◆ Material for this exercise:
○ ○ ○ ○ ○ ○ ○

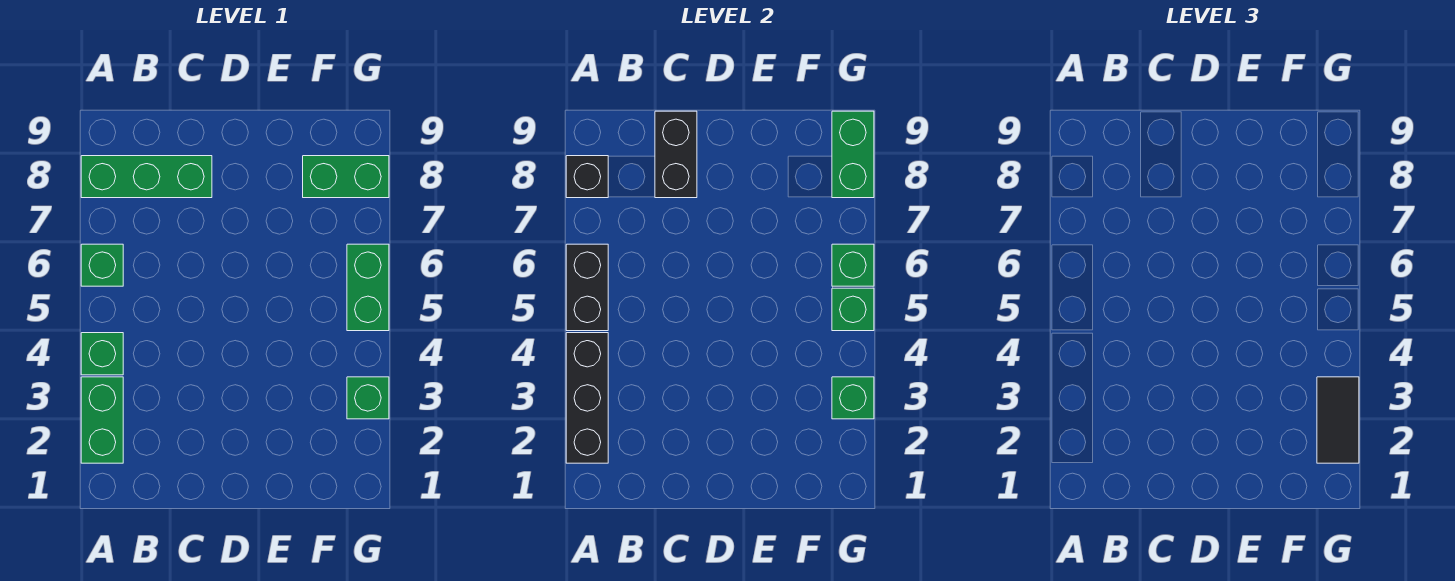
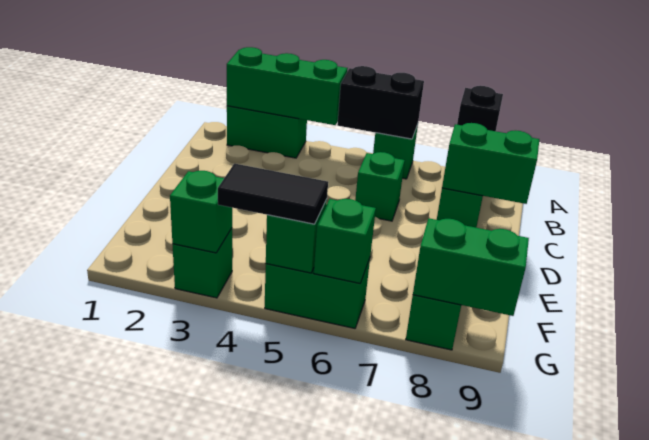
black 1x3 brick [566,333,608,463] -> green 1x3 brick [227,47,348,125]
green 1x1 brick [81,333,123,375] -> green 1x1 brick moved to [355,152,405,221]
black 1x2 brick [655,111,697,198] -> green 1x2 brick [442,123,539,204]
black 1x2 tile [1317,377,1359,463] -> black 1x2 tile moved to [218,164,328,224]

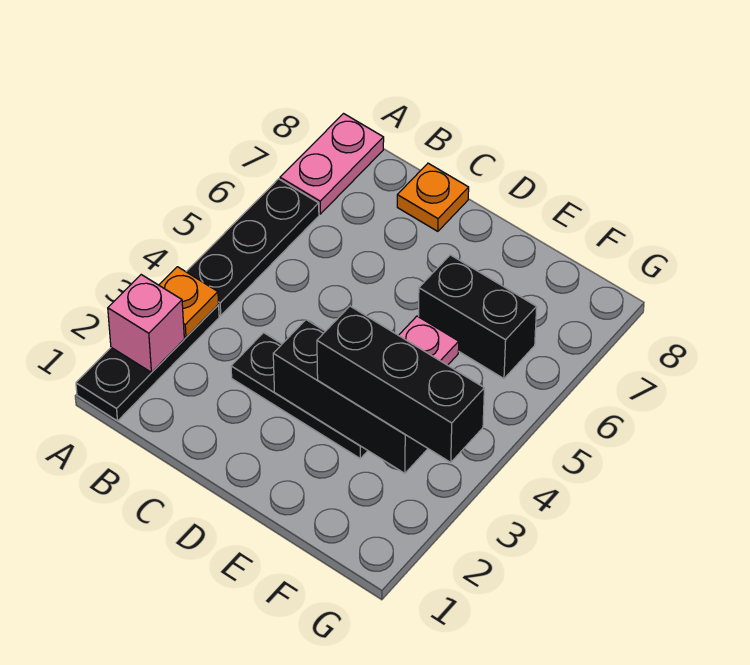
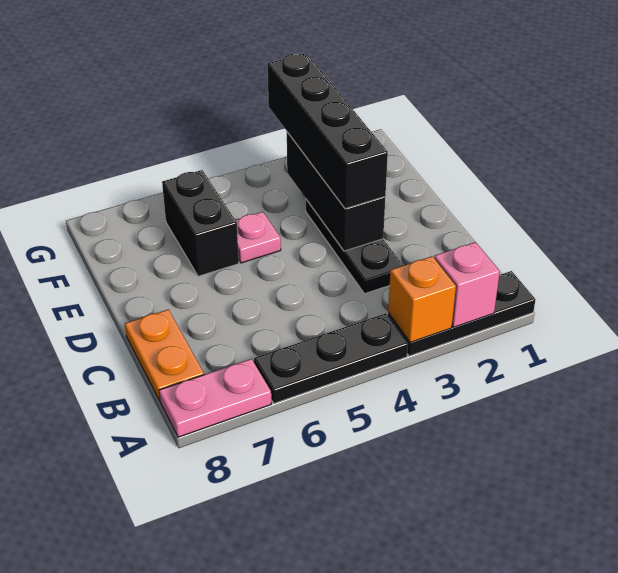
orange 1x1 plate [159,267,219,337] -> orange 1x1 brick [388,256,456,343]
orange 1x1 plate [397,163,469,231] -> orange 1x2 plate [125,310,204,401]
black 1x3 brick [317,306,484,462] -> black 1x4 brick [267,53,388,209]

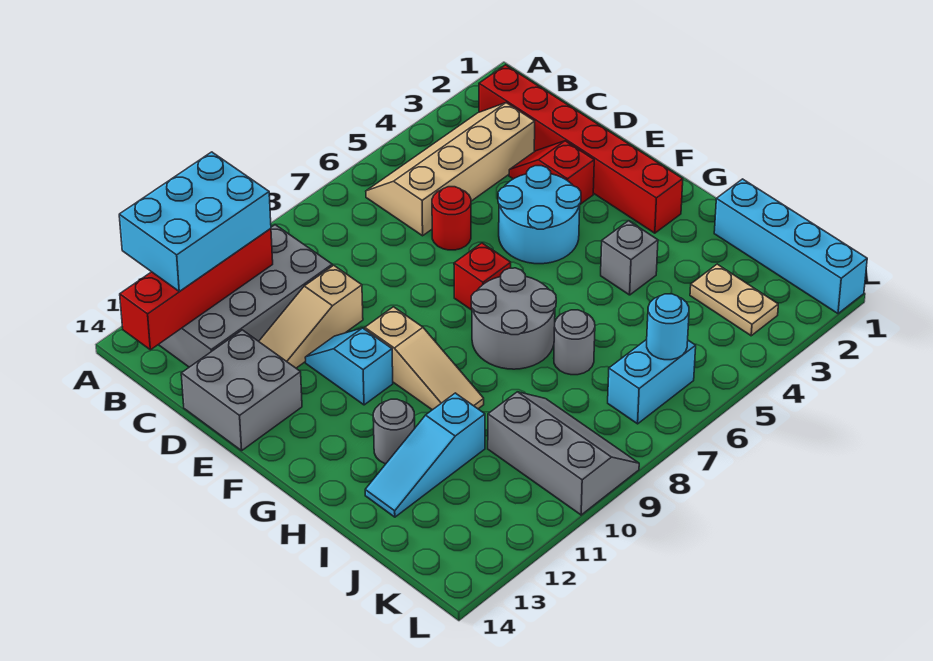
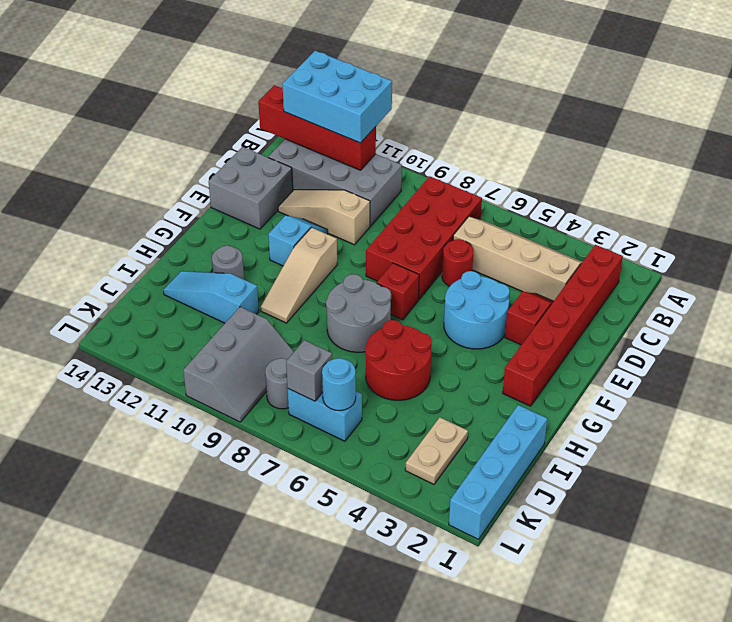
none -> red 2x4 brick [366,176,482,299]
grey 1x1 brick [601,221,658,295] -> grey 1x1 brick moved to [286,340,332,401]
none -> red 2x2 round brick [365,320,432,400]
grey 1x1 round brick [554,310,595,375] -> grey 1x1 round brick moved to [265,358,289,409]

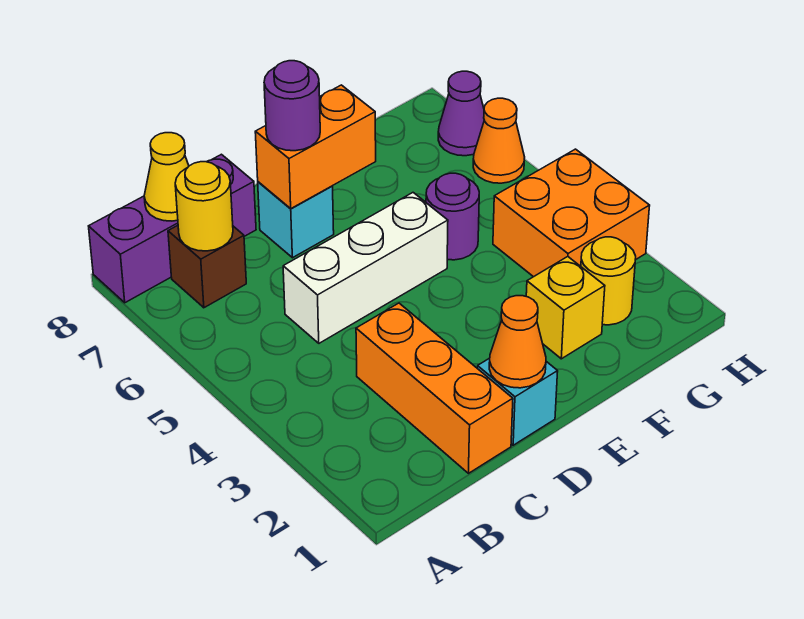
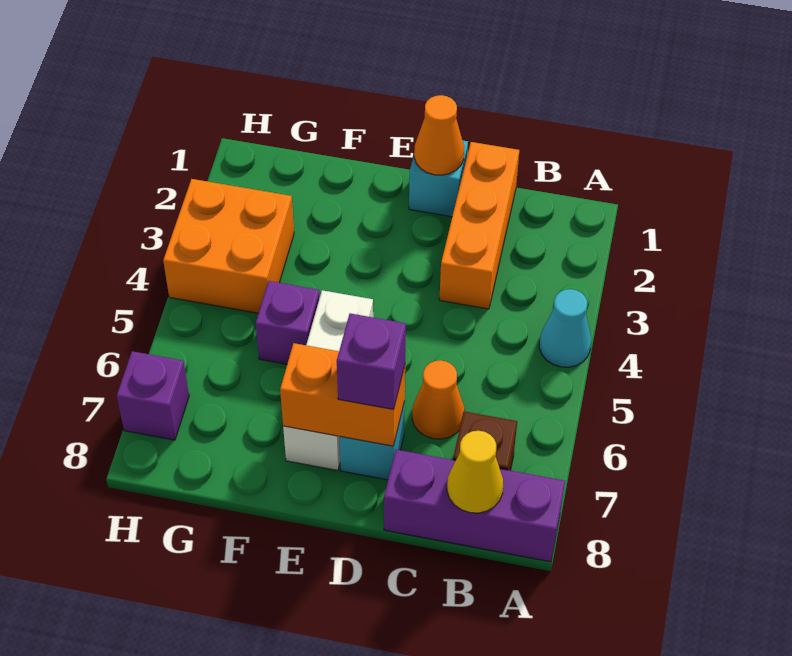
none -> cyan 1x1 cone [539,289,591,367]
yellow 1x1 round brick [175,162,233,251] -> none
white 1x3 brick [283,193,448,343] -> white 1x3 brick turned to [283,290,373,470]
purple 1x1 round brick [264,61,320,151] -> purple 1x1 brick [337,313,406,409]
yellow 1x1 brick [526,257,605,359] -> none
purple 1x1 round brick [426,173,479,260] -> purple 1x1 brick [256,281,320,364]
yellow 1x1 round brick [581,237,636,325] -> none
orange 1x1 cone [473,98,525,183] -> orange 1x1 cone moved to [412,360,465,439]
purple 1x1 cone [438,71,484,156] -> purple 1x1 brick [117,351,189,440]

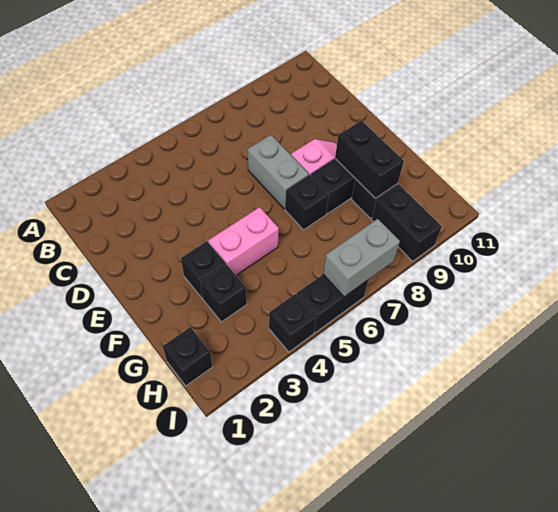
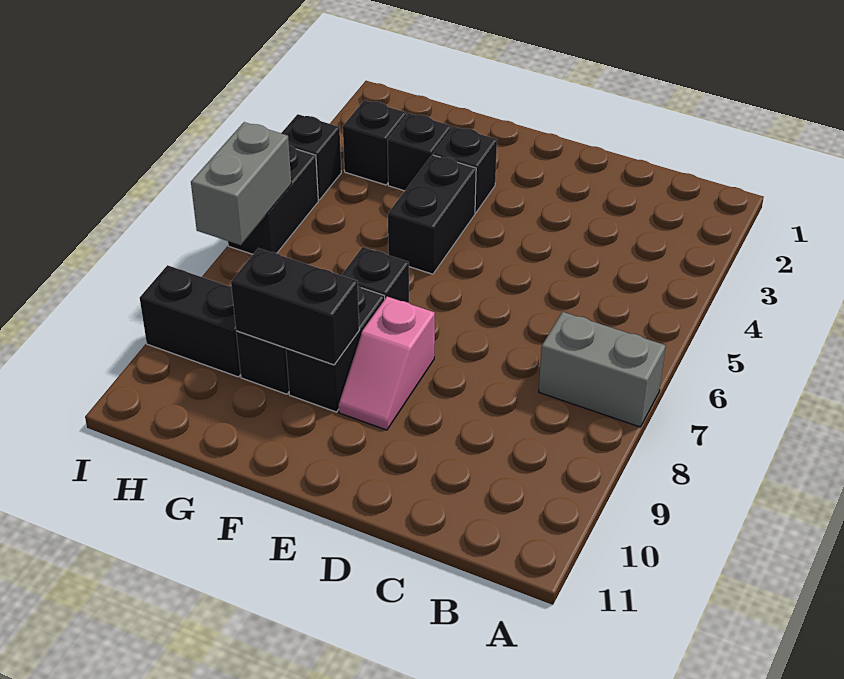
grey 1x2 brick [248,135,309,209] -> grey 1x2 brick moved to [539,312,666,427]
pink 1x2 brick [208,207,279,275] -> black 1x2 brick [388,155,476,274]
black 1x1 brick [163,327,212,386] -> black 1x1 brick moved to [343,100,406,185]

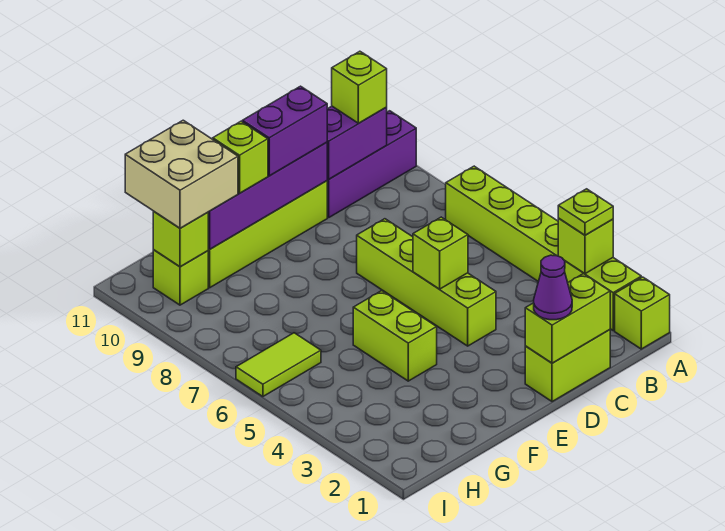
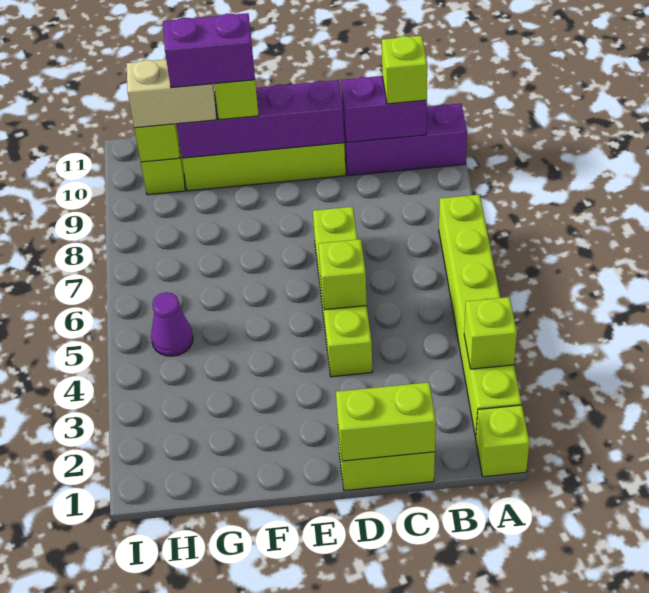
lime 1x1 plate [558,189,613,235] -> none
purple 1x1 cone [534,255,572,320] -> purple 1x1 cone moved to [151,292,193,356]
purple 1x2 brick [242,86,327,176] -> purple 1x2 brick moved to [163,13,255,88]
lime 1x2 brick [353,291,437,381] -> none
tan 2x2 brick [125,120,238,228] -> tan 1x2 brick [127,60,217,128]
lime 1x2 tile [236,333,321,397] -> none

○ ○ ○ ○ ○ ○ ○

◆ Activity: From the line that contains "orange 1x1 plate [397,163,469,231]" to the final line of the material, write out each line exactly. Pictures stay out.

◆ Solution below:
orange 1x1 plate [397,163,469,231] -> orange 1x2 plate [125,310,204,401]
black 1x3 brick [317,306,484,462] -> black 1x4 brick [267,53,388,209]

none -> red 2x4 brick [366,176,482,299]
grey 1x1 brick [601,221,658,295] -> grey 1x1 brick moved to [286,340,332,401]
none -> red 2x2 round brick [365,320,432,400]
grey 1x1 round brick [554,310,595,375] -> grey 1x1 round brick moved to [265,358,289,409]

none -> cyan 1x1 cone [539,289,591,367]
yellow 1x1 round brick [175,162,233,251] -> none
white 1x3 brick [283,193,448,343] -> white 1x3 brick turned to [283,290,373,470]
purple 1x1 round brick [264,61,320,151] -> purple 1x1 brick [337,313,406,409]
yellow 1x1 brick [526,257,605,359] -> none
purple 1x1 round brick [426,173,479,260] -> purple 1x1 brick [256,281,320,364]
yellow 1x1 round brick [581,237,636,325] -> none
orange 1x1 cone [473,98,525,183] -> orange 1x1 cone moved to [412,360,465,439]
purple 1x1 cone [438,71,484,156] -> purple 1x1 brick [117,351,189,440]

grey 1x2 brick [248,135,309,209] -> grey 1x2 brick moved to [539,312,666,427]
pink 1x2 brick [208,207,279,275] -> black 1x2 brick [388,155,476,274]
black 1x1 brick [163,327,212,386] -> black 1x1 brick moved to [343,100,406,185]

lime 1x1 plate [558,189,613,235] -> none
purple 1x1 cone [534,255,572,320] -> purple 1x1 cone moved to [151,292,193,356]
purple 1x2 brick [242,86,327,176] -> purple 1x2 brick moved to [163,13,255,88]
lime 1x2 brick [353,291,437,381] -> none
tan 2x2 brick [125,120,238,228] -> tan 1x2 brick [127,60,217,128]
lime 1x2 tile [236,333,321,397] -> none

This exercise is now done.